Object state comparisons
##############################
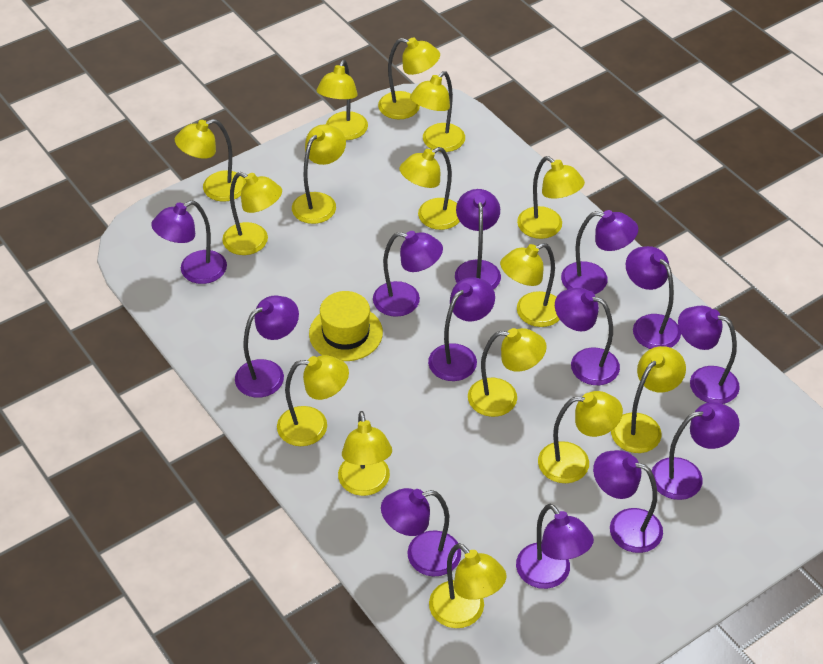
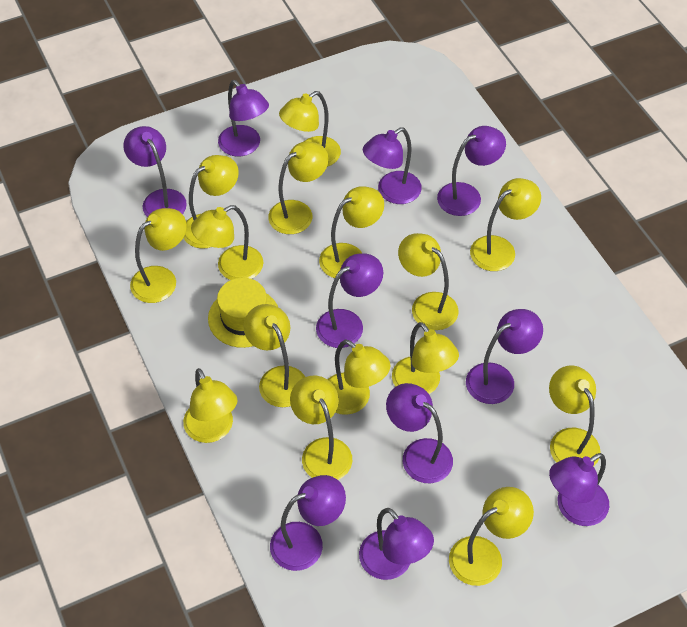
purple lamp: 13 -> 10

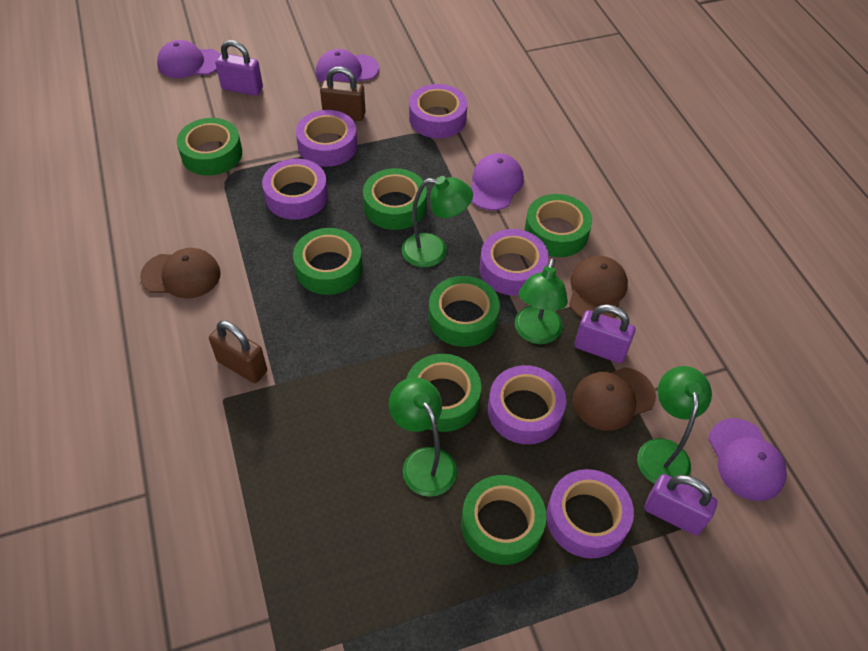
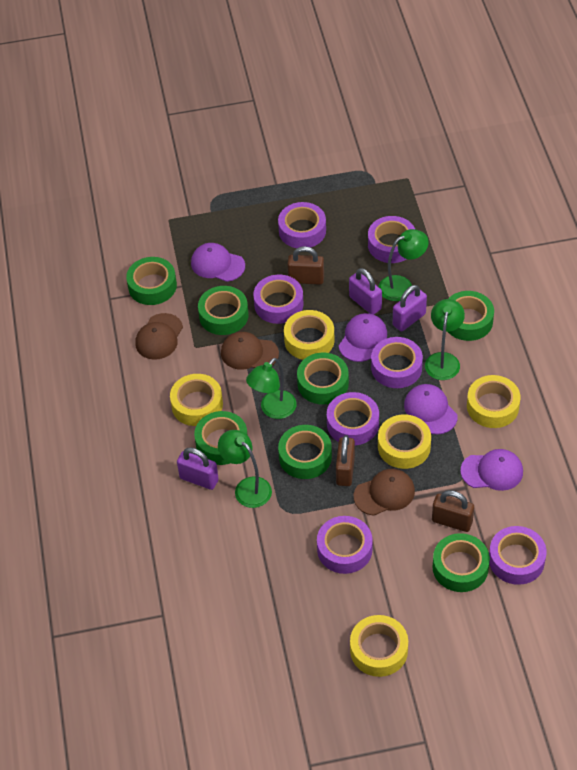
brown padlock: 2 -> 3
purple tape: 6 -> 7
yellow tape: 0 -> 5

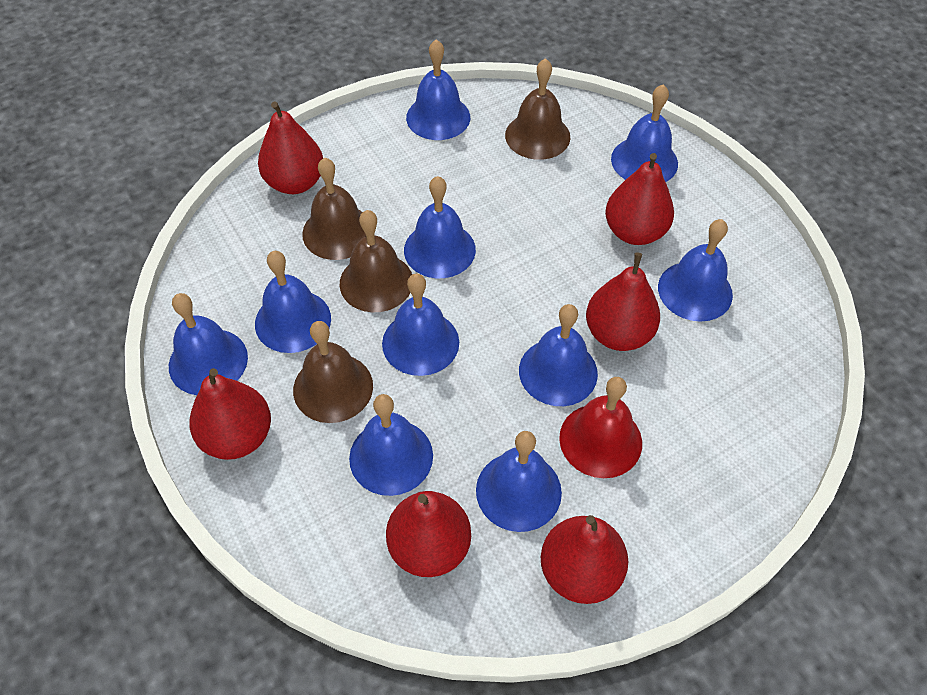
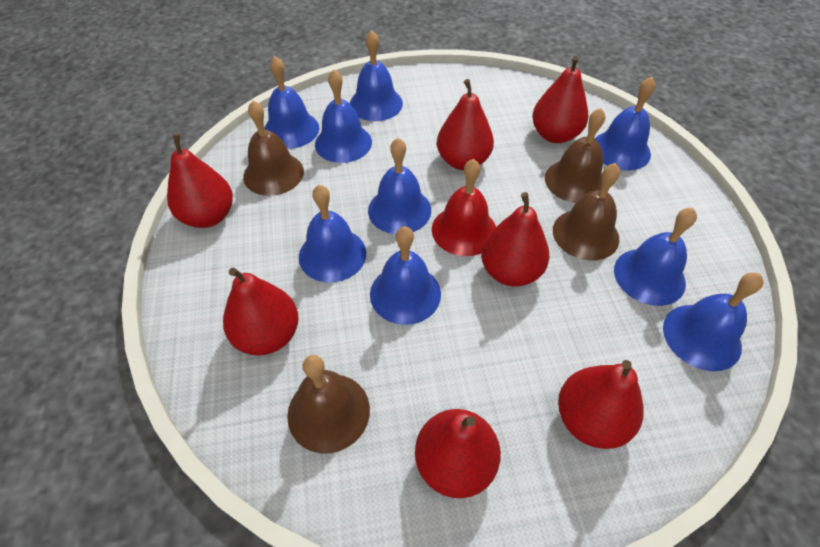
blue bell: 10 -> 9
red pear: 6 -> 7

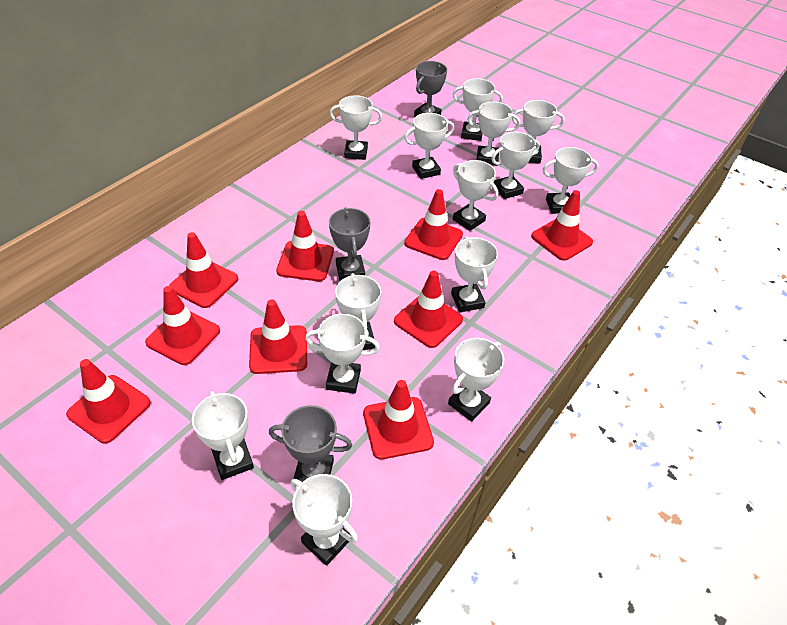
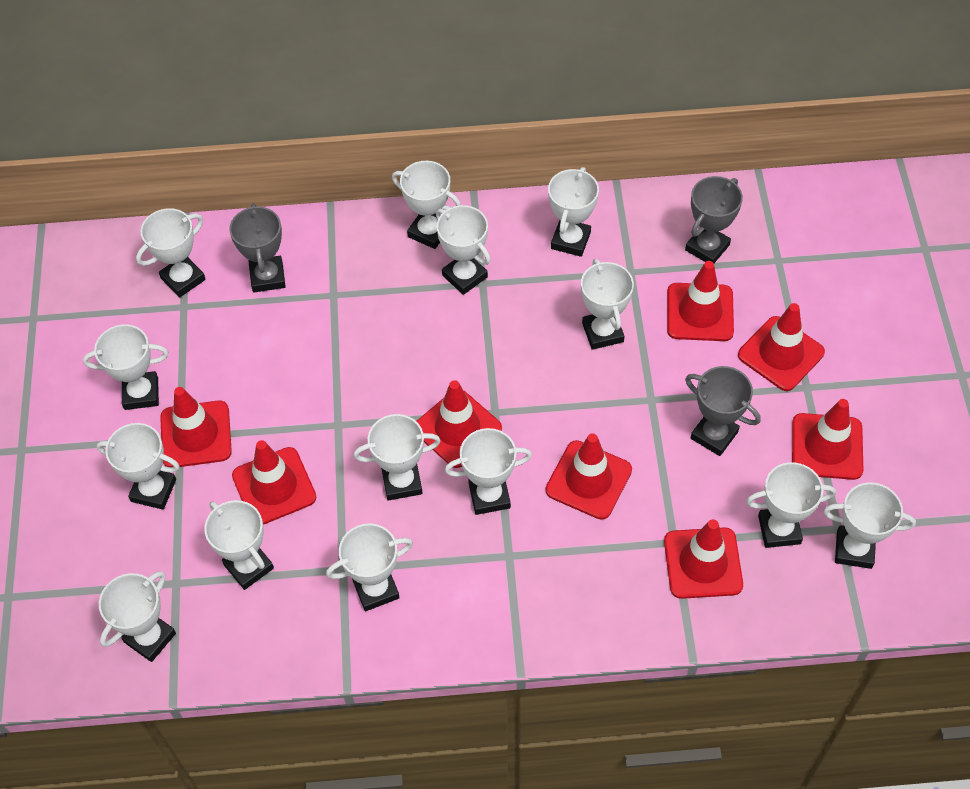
red traffic cone: 9 -> 8

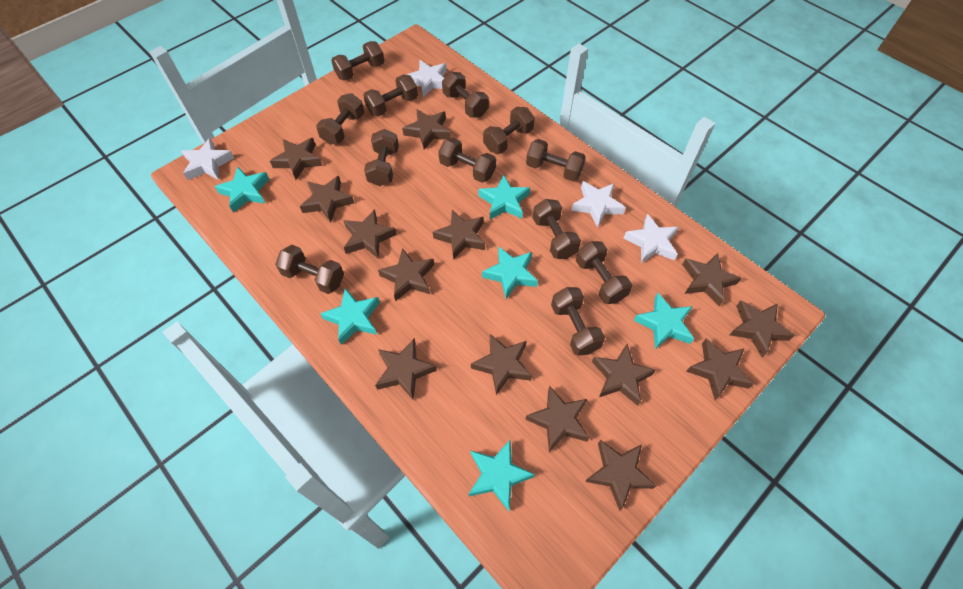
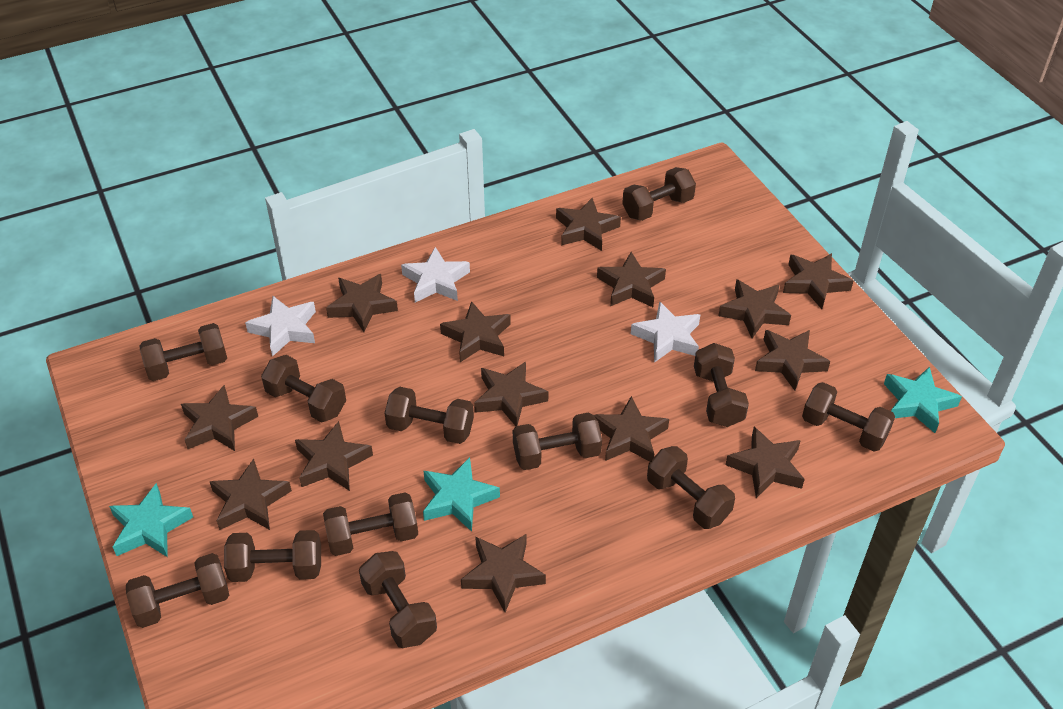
turquoise star: 6 -> 3
white star: 4 -> 3

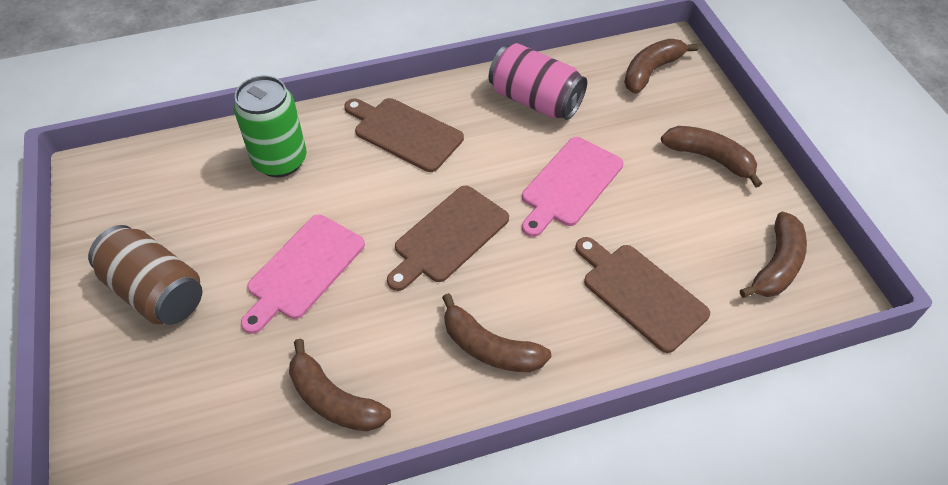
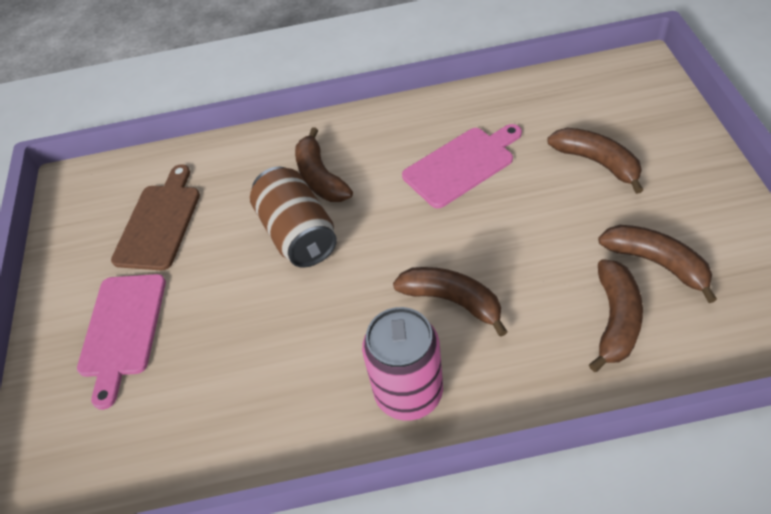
brown cutting board: 3 -> 1
green can: 1 -> 0

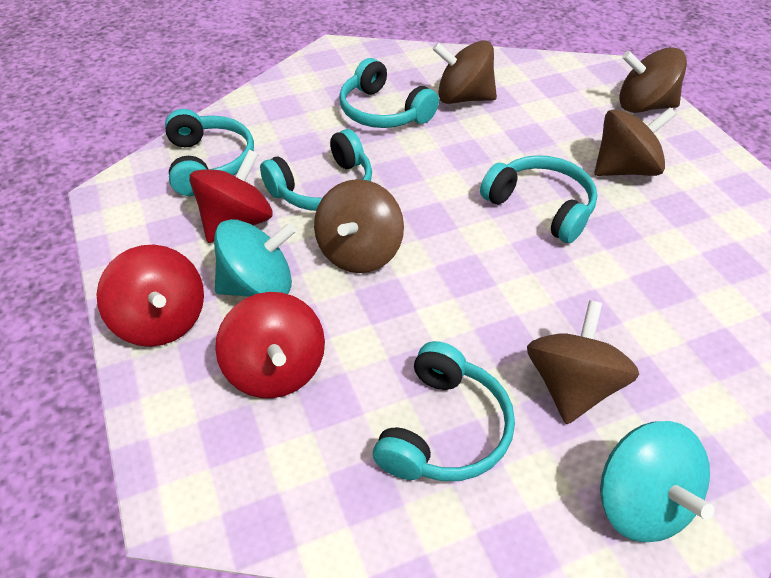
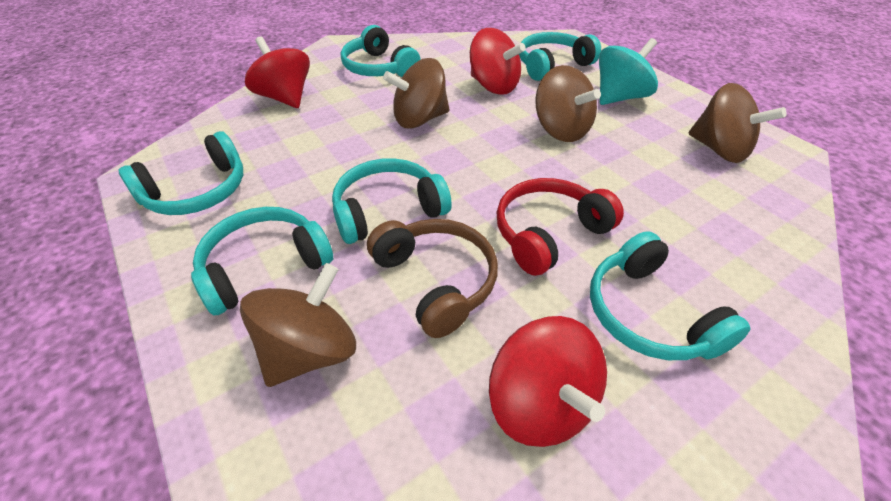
brown headphones: 0 -> 1
brown spinning top: 5 -> 4
red headphones: 0 -> 1
turquoise headphones: 5 -> 6
turquoise spinning top: 2 -> 1

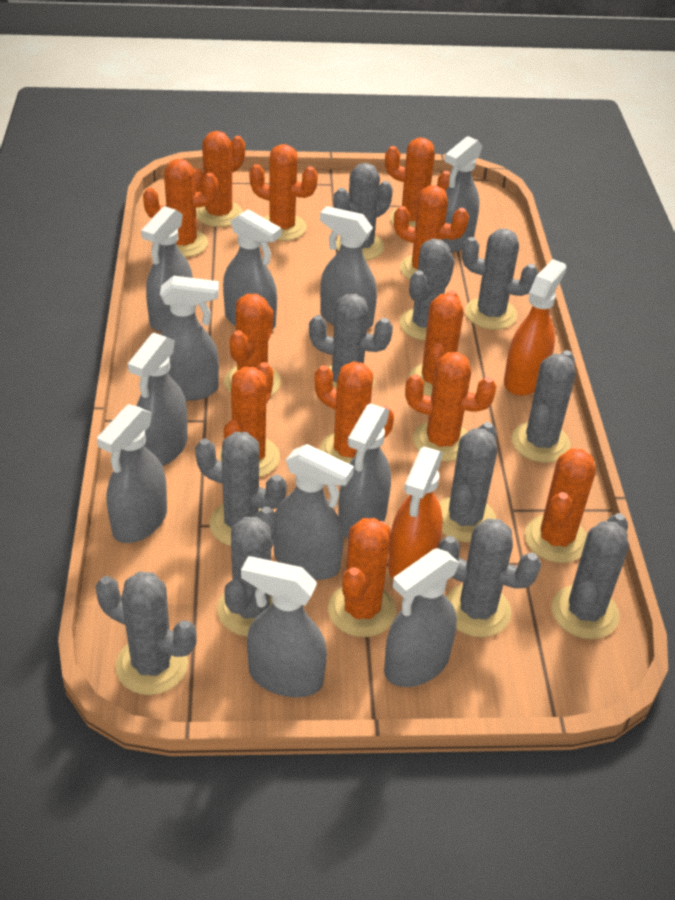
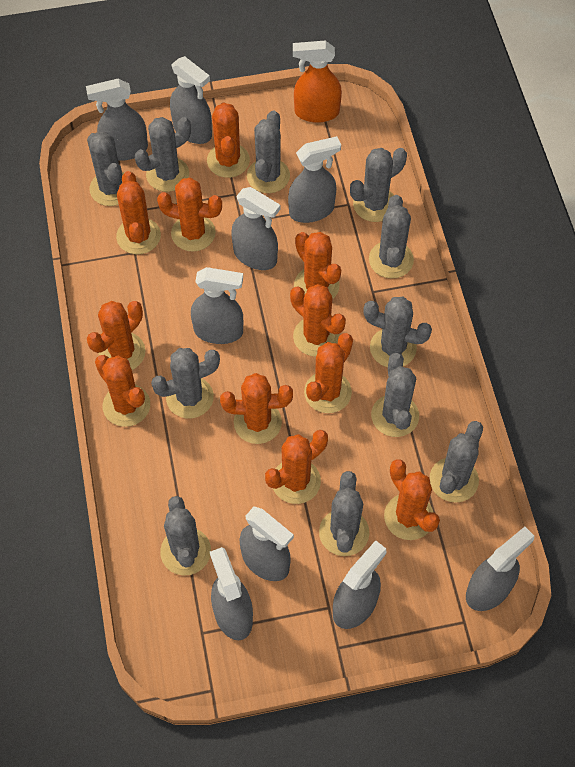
grey spray bottle: 11 -> 9
orange cactus: 12 -> 11
orange spray bottle: 2 -> 1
##############################
(About this exercise)
Count up every line above that has the word "orange" in it; answer with the number alone.

(Task result)
2